### BRIEF
After locating the line containing "shifted: turquoise house" in the entries below, please write out that line and the rest through the end exactly. Omit pictures.
─── THE DATA
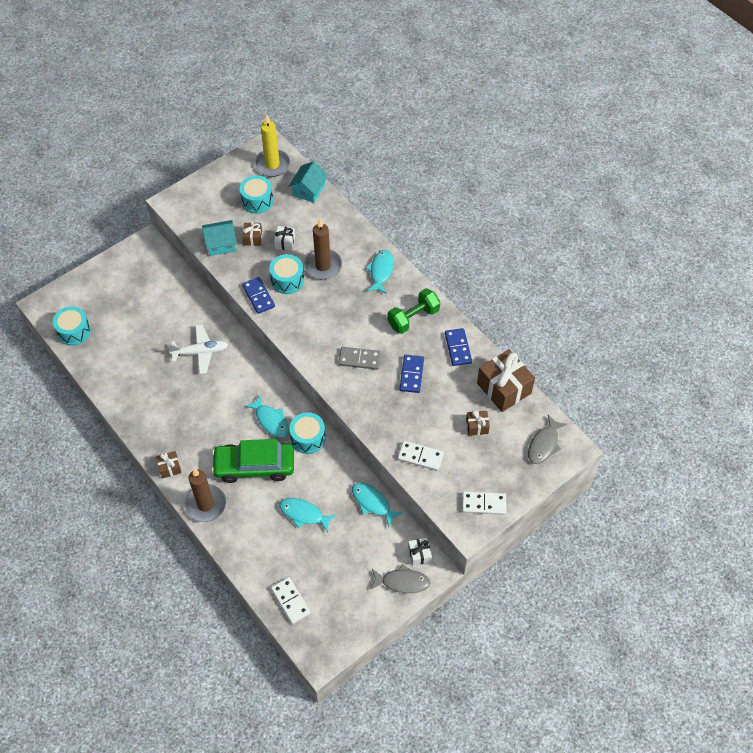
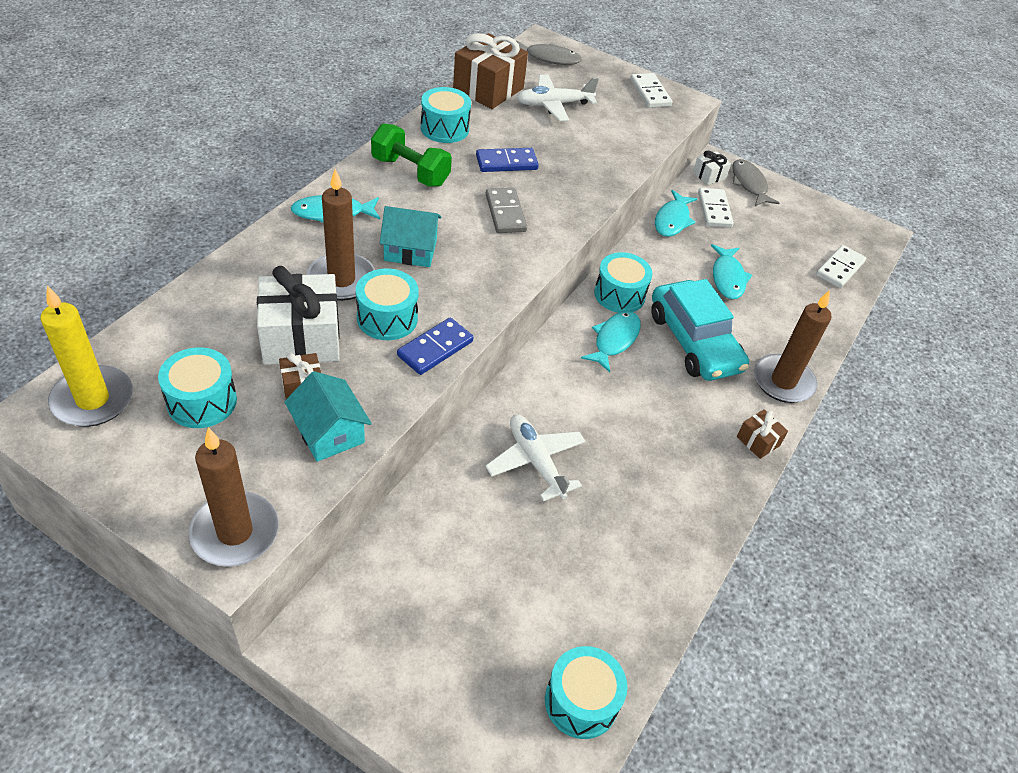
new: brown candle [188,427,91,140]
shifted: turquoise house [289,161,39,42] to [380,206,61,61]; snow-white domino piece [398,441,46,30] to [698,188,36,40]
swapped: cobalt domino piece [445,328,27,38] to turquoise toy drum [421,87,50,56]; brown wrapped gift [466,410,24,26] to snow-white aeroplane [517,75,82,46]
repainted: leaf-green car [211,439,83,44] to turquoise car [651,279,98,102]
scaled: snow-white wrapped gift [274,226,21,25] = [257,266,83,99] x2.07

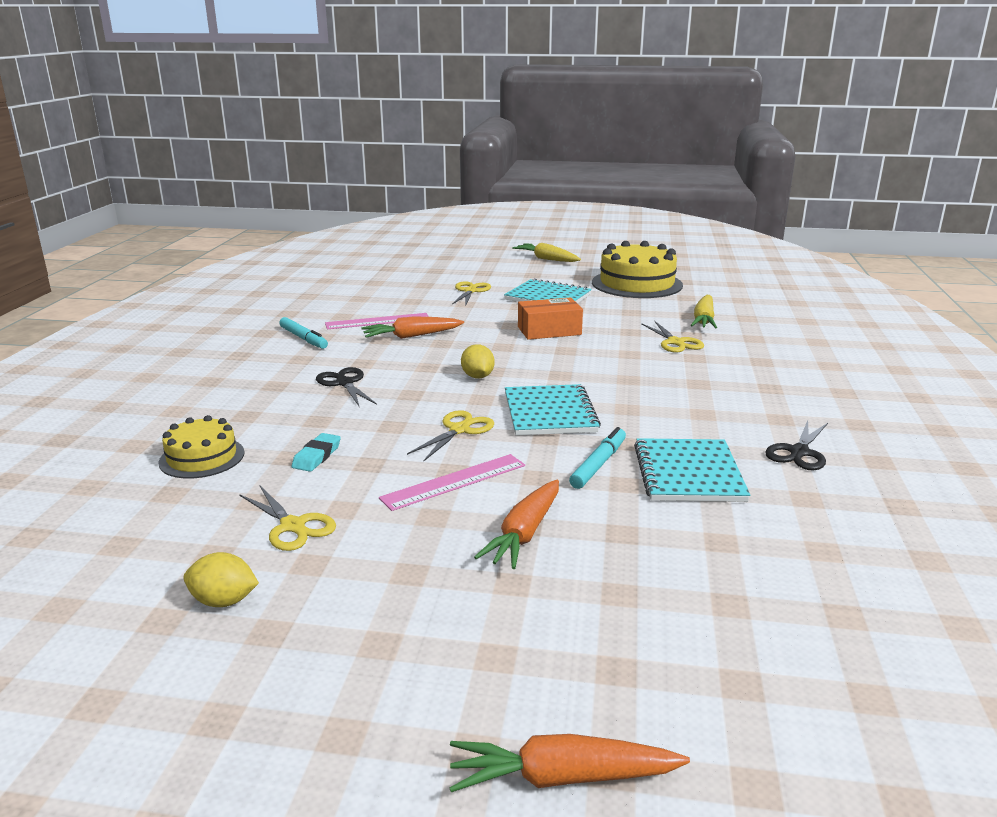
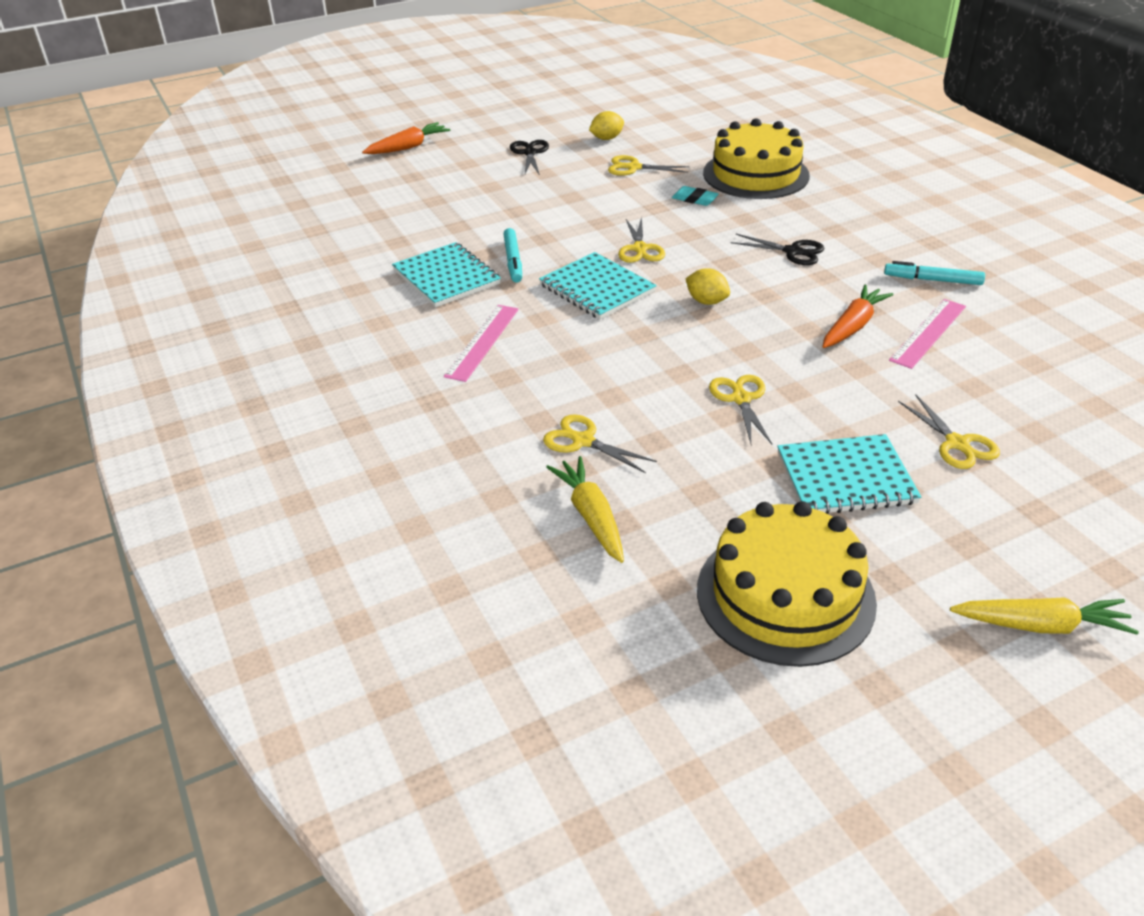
gone: orange carrot [474,480,85,89]
shifted: pink straightedge [379,454,146,57] to [444,305,75,77]; jet-black pair of scissors [765,420,63,50] to [510,140,39,35]
swapped: orange package [518,298,65,42] to bright yellow pair of scissors [709,375,63,69]
rotated: turquoise pencil eraser [292,433,49,39] = [672,186,47,20] 45 degrees counterclockwise
scaled: bright yellow layer cake [158,415,86,63] = [703,118,107,81] x1.78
──────
### ANSWER BELOW
shifted: turquoise house [289,161,39,42] to [380,206,61,61]; snow-white domino piece [398,441,46,30] to [698,188,36,40]
swapped: cobalt domino piece [445,328,27,38] to turquoise toy drum [421,87,50,56]; brown wrapped gift [466,410,24,26] to snow-white aeroplane [517,75,82,46]
repainted: leaf-green car [211,439,83,44] to turquoise car [651,279,98,102]
scaled: snow-white wrapped gift [274,226,21,25] = [257,266,83,99] x2.07

gone: orange carrot [474,480,85,89]
shifted: pink straightedge [379,454,146,57] to [444,305,75,77]; jet-black pair of scissors [765,420,63,50] to [510,140,39,35]
swapped: orange package [518,298,65,42] to bright yellow pair of scissors [709,375,63,69]
rotated: turquoise pencil eraser [292,433,49,39] = [672,186,47,20] 45 degrees counterclockwise
scaled: bright yellow layer cake [158,415,86,63] = [703,118,107,81] x1.78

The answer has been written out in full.